EXERCISE DIRECTIONS: Reproduce all of the data word for word.

THE RECORDS:
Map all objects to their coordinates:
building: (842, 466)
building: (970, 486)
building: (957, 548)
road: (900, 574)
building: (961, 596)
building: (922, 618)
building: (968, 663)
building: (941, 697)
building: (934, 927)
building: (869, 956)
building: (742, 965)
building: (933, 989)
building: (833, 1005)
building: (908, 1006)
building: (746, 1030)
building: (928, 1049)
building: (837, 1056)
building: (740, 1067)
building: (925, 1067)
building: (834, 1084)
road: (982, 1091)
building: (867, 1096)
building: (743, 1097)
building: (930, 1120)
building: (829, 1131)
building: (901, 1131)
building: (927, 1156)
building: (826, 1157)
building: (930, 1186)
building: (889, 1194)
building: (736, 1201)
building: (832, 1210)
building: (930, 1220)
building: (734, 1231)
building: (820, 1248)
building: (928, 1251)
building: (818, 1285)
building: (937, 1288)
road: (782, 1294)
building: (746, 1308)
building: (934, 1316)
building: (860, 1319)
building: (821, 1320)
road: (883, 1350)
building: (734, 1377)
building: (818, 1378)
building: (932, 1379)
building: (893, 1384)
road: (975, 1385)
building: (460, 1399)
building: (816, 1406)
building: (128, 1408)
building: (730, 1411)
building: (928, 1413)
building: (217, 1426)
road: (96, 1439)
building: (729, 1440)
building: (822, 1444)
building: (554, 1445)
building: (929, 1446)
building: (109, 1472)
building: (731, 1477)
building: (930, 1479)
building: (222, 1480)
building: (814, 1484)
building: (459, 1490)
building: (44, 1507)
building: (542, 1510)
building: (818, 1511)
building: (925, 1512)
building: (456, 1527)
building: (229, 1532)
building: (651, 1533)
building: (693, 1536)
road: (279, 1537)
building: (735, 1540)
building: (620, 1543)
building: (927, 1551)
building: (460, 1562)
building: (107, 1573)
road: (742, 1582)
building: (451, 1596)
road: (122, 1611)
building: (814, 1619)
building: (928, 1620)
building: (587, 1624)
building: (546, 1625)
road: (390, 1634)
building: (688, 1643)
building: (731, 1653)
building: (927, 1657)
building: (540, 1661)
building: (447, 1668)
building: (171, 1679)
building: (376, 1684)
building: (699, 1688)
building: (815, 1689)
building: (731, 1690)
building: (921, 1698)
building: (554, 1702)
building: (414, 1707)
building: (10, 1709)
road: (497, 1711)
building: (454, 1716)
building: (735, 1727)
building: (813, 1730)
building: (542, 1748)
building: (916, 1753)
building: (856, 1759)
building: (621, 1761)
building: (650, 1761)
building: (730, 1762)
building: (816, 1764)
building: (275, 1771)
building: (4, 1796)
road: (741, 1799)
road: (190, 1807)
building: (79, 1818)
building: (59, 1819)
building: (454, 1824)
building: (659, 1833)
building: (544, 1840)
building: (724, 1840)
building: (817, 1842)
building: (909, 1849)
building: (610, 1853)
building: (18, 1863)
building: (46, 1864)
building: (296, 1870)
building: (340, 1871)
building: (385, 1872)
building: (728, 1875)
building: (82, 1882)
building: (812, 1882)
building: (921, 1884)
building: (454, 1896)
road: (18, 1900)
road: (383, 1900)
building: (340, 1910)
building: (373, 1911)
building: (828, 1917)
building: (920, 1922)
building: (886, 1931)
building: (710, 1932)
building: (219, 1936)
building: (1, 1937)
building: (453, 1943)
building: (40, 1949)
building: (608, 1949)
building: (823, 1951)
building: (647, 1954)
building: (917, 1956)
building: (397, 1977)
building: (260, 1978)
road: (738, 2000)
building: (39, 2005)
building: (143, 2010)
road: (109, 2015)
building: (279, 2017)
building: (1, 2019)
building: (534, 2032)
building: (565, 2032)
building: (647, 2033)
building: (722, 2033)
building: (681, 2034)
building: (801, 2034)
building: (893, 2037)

SOLUTION FOR THIS PROBLEM:
Map all objects to their coordinates:
building: (842, 466)
building: (970, 486)
building: (957, 548)
road: (900, 574)
building: (961, 596)
building: (922, 618)
building: (968, 663)
building: (941, 697)
building: (934, 927)
building: (869, 956)
building: (742, 965)
building: (933, 989)
building: (833, 1005)
building: (908, 1006)
building: (746, 1030)
building: (928, 1049)
building: (837, 1056)
building: (740, 1067)
building: (925, 1067)
building: (834, 1084)
road: (982, 1091)
building: (867, 1096)
building: (743, 1097)
building: (930, 1120)
building: (829, 1131)
building: (901, 1131)
building: (927, 1156)
building: (826, 1157)
building: (930, 1186)
building: (889, 1194)
building: (736, 1201)
building: (832, 1210)
building: (930, 1220)
building: (734, 1231)
building: (820, 1248)
building: (928, 1251)
building: (818, 1285)
building: (937, 1288)
road: (782, 1294)
building: (746, 1308)
building: (934, 1316)
building: (860, 1319)
building: (821, 1320)
road: (883, 1350)
building: (734, 1377)
building: (818, 1378)
building: (932, 1379)
building: (893, 1384)
road: (975, 1385)
building: (460, 1399)
building: (816, 1406)
building: (128, 1408)
building: (730, 1411)
building: (928, 1413)
building: (217, 1426)
road: (96, 1439)
building: (729, 1440)
building: (822, 1444)
building: (554, 1445)
building: (929, 1446)
building: (109, 1472)
building: (731, 1477)
building: (930, 1479)
building: (222, 1480)
building: (814, 1484)
building: (459, 1490)
building: (44, 1507)
building: (542, 1510)
building: (818, 1511)
building: (925, 1512)
building: (456, 1527)
building: (229, 1532)
building: (651, 1533)
building: (693, 1536)
road: (279, 1537)
building: (735, 1540)
building: (620, 1543)
building: (927, 1551)
building: (460, 1562)
building: (107, 1573)
road: (742, 1582)
building: (451, 1596)
road: (122, 1611)
building: (814, 1619)
building: (928, 1620)
building: (587, 1624)
building: (546, 1625)
road: (390, 1634)
building: (688, 1643)
building: (731, 1653)
building: (927, 1657)
building: (540, 1661)
building: (447, 1668)
building: (171, 1679)
building: (376, 1684)
building: (699, 1688)
building: (815, 1689)
building: (731, 1690)
building: (921, 1698)
building: (554, 1702)
building: (414, 1707)
building: (10, 1709)
road: (497, 1711)
building: (454, 1716)
building: (735, 1727)
building: (813, 1730)
building: (542, 1748)
building: (916, 1753)
building: (856, 1759)
building: (621, 1761)
building: (650, 1761)
building: (730, 1762)
building: (816, 1764)
building: (275, 1771)
building: (4, 1796)
road: (741, 1799)
road: (190, 1807)
building: (79, 1818)
building: (59, 1819)
building: (454, 1824)
building: (659, 1833)
building: (544, 1840)
building: (724, 1840)
building: (817, 1842)
building: (909, 1849)
building: (610, 1853)
building: (18, 1863)
building: (46, 1864)
building: (296, 1870)
building: (340, 1871)
building: (385, 1872)
building: (728, 1875)
building: (82, 1882)
building: (812, 1882)
building: (921, 1884)
building: (454, 1896)
road: (18, 1900)
road: (383, 1900)
building: (340, 1910)
building: (373, 1911)
building: (828, 1917)
building: (920, 1922)
building: (886, 1931)
building: (710, 1932)
building: (219, 1936)
building: (1, 1937)
building: (453, 1943)
building: (40, 1949)
building: (608, 1949)
building: (823, 1951)
building: (647, 1954)
building: (917, 1956)
building: (397, 1977)
building: (260, 1978)
road: (738, 2000)
building: (39, 2005)
building: (143, 2010)
road: (109, 2015)
building: (279, 2017)
building: (1, 2019)
building: (534, 2032)
building: (565, 2032)
building: (647, 2033)
building: (722, 2033)
building: (681, 2034)
building: (801, 2034)
building: (893, 2037)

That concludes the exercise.